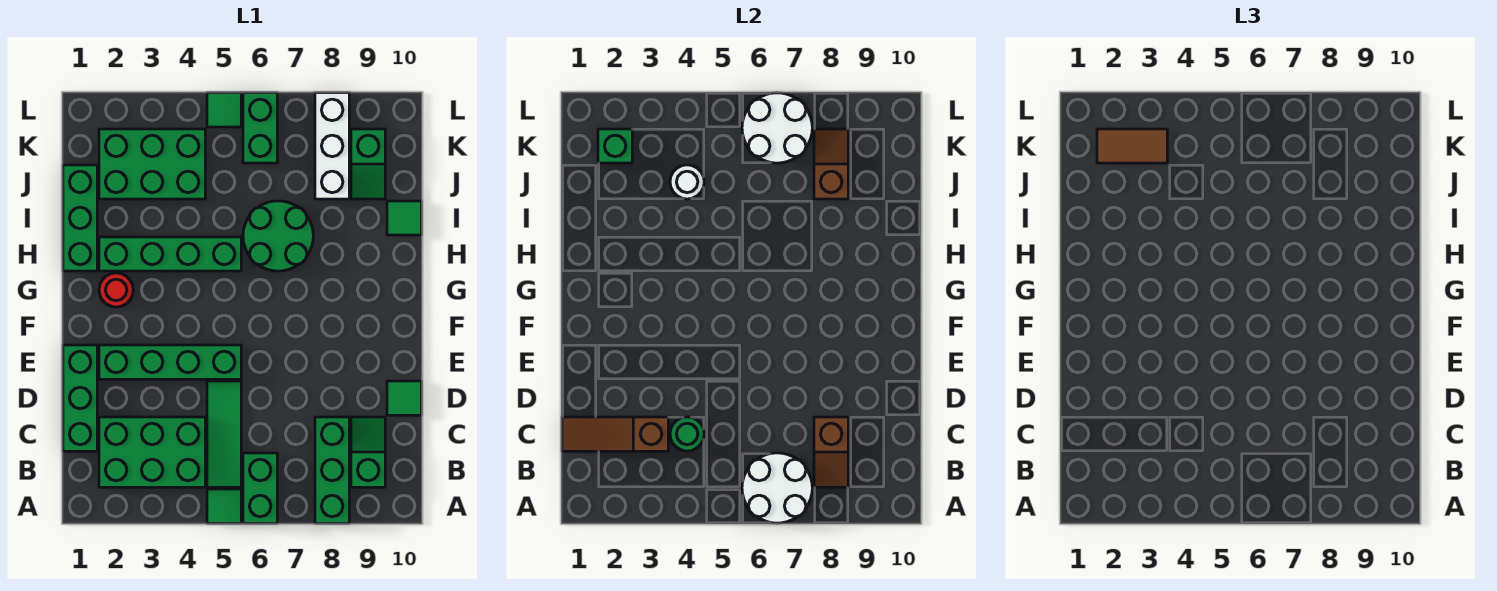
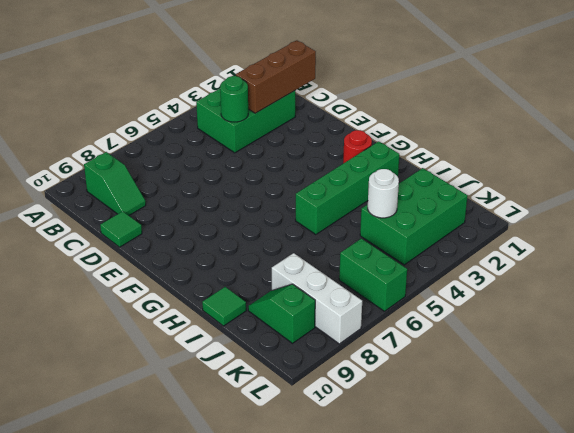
brown brick C1:C3 level 2 -> brown slope C1:C3 level 2 top 3
none -> green tile A5 level 1
none -> green brick A6:B6 level 1
none -> green brick A8:C8 level 1

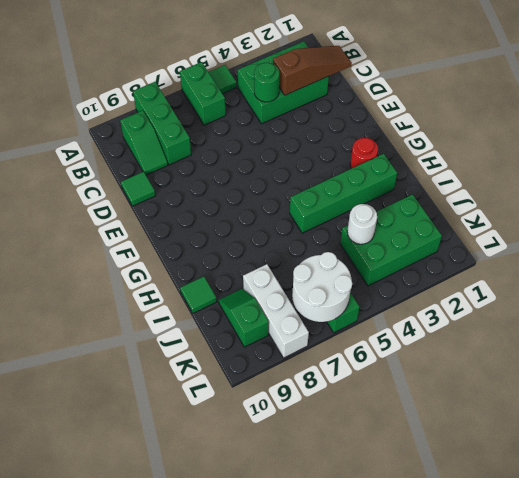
none -> green tile B5:D5 level 1
none -> green brick C1:E1 level 1
none -> green brick E2:E5 level 1

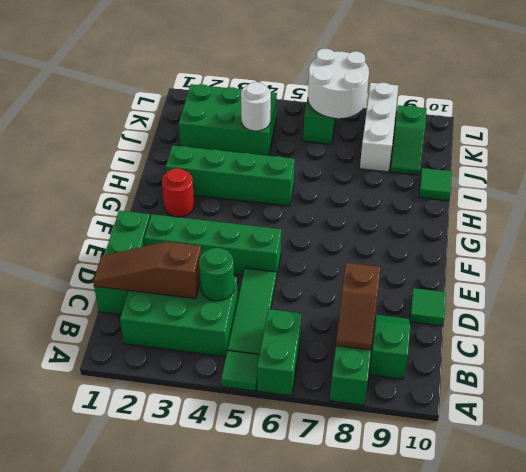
none -> green brick H1:J1 level 1
none -> green round brick H6:I7 level 1
none -> green tile L5 level 1

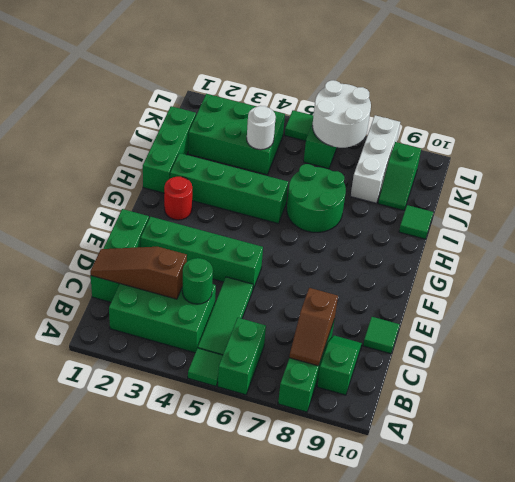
none -> white round brick A6:B7 level 2
none -> brown slope J8:K8 level 2 top J
none -> green brick K2 level 2

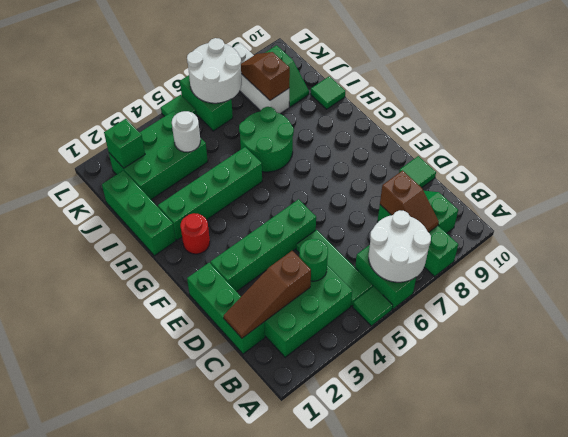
none -> brown tile K2:K3 level 3

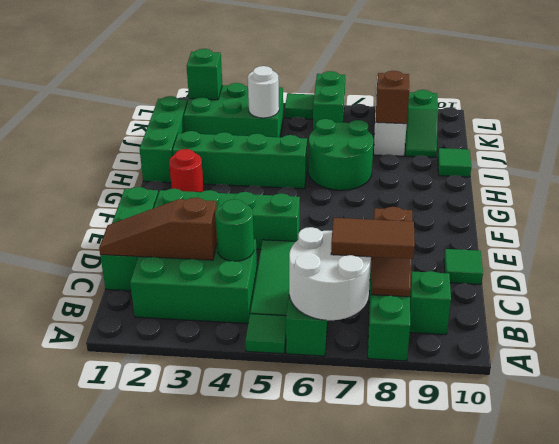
brown tile B7:B8 level 3 -> brown tile K2:K3 level 3
none -> white round brick K6:L7 level 2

• • •

* TASK PROMPT: Whenever the word "round" occurs in a line of the listing above, return that line.

* OUTPUT:
none -> green round brick H6:I7 level 1
none -> white round brick A6:B7 level 2
none -> white round brick K6:L7 level 2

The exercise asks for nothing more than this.